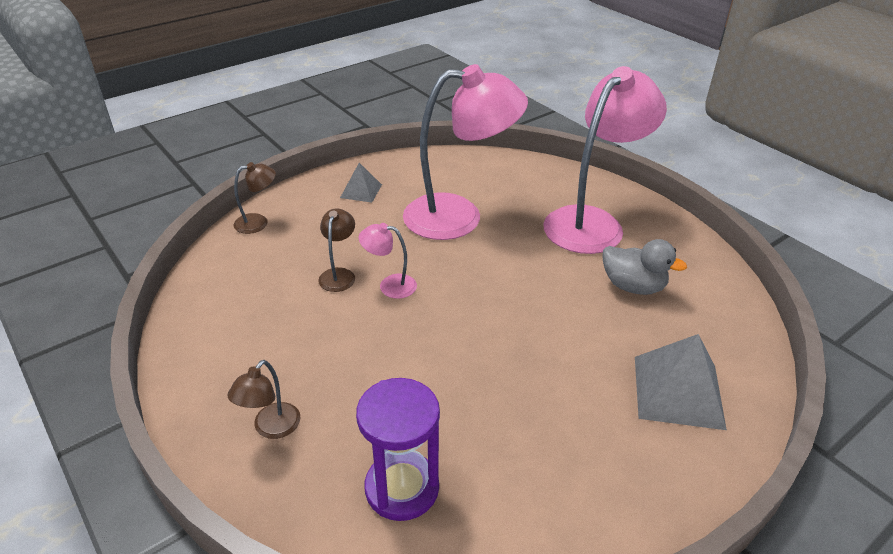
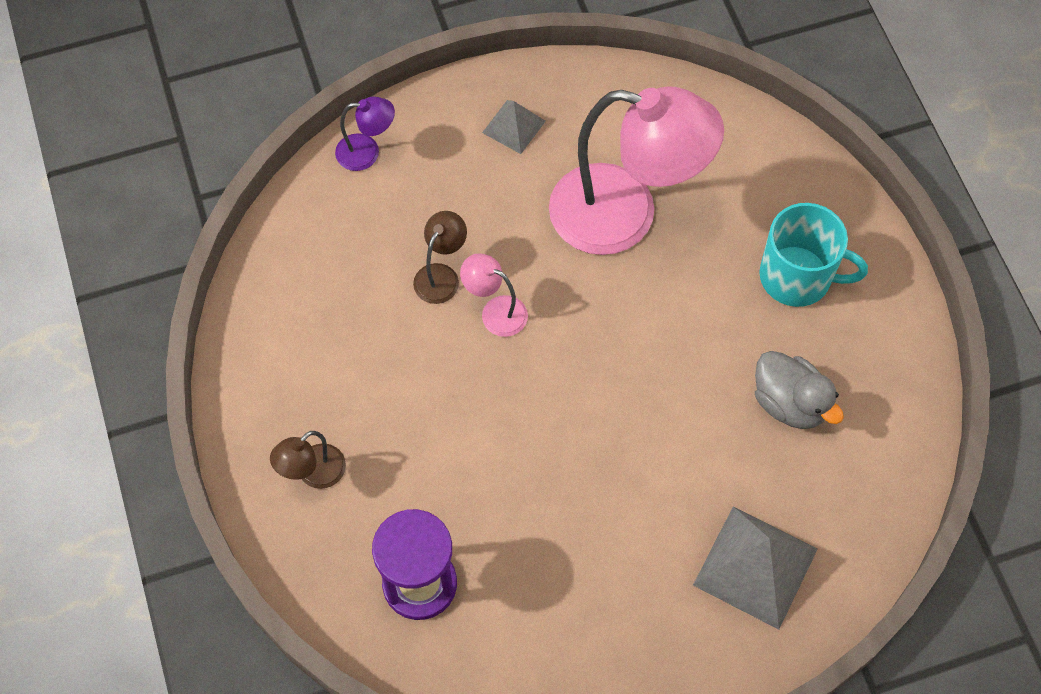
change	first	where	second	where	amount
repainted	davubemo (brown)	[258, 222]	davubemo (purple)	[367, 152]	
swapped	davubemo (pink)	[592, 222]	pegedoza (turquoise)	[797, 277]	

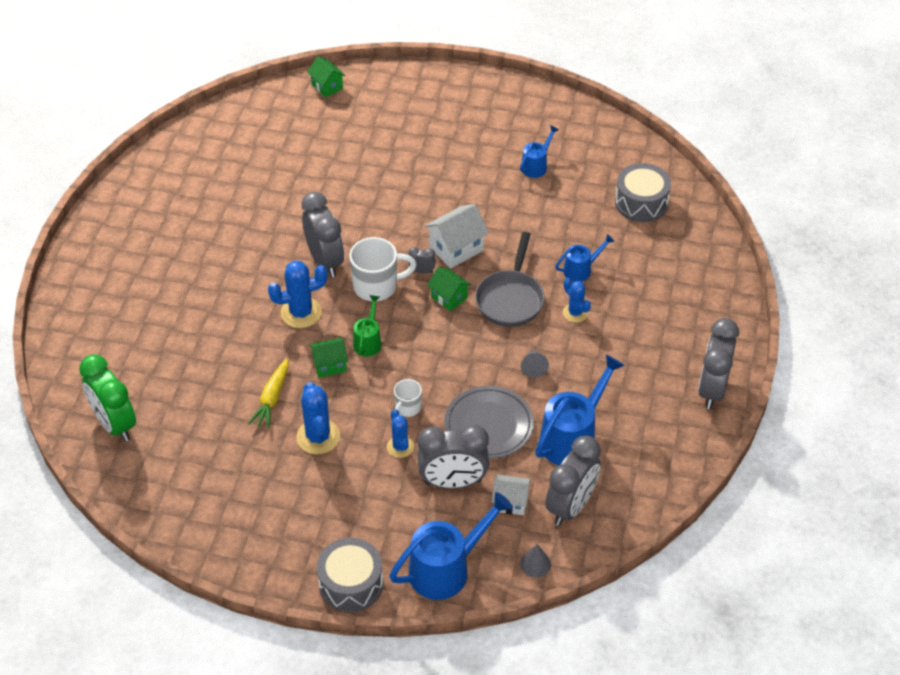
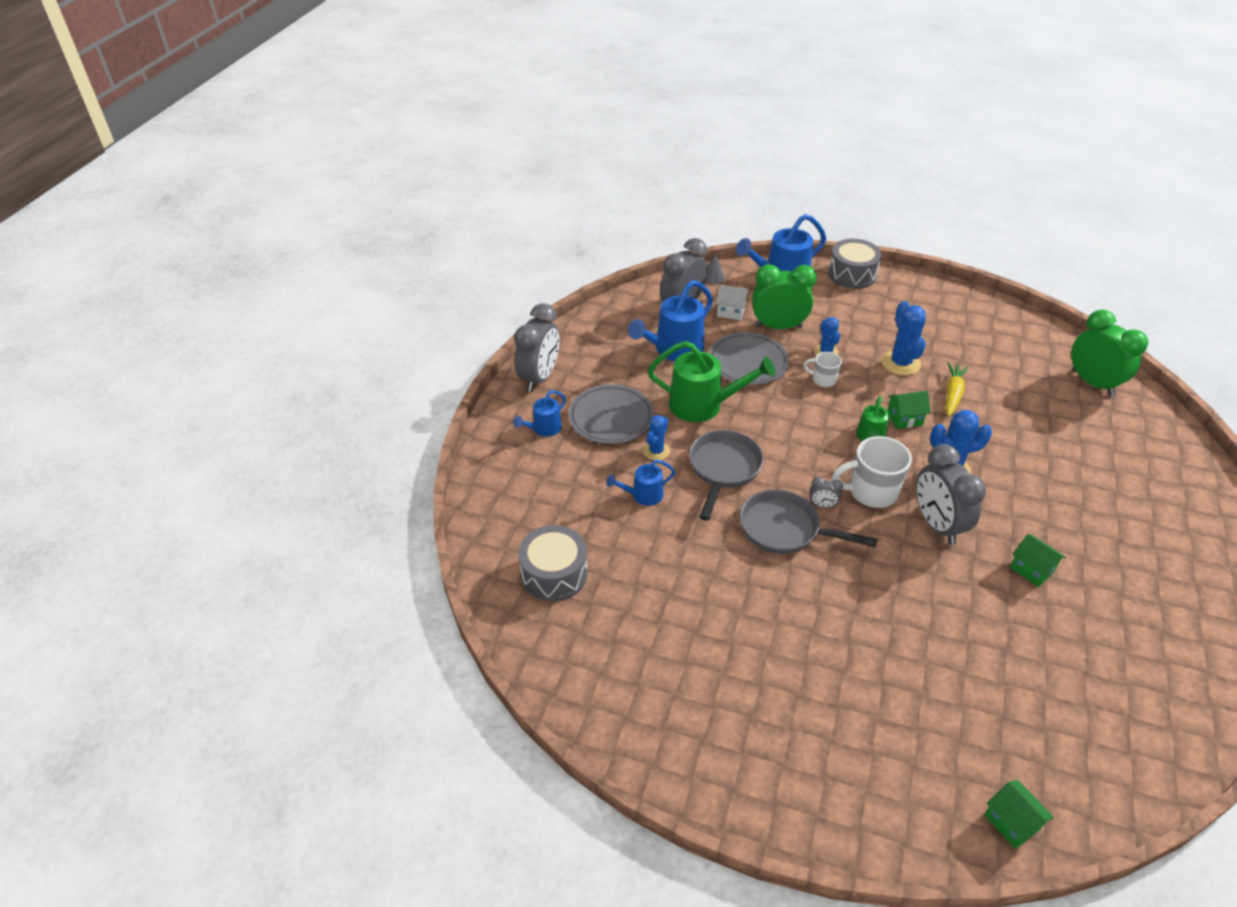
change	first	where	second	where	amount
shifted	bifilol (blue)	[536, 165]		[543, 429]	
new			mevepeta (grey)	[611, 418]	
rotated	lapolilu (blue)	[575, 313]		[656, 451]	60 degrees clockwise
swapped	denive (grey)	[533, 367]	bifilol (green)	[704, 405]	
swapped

_____

(PROBLEM REQUIREMENTS)
Copy all of the material word for word, and include none of its pictures.

(ANSWER SPACE)
change	first	where	second	where	amount
repainted	davubemo (brown)	[258, 222]	davubemo (purple)	[367, 152]	
swapped	davubemo (pink)	[592, 222]	pegedoza (turquoise)	[797, 277]	

change	first	where	second	where	amount
shifted	bifilol (blue)	[536, 165]		[543, 429]	
new			mevepeta (grey)	[611, 418]	
rotated	lapolilu (blue)	[575, 313]		[656, 451]	60 degrees clockwise
swapped	denive (grey)	[533, 367]	bifilol (green)	[704, 405]	
swapped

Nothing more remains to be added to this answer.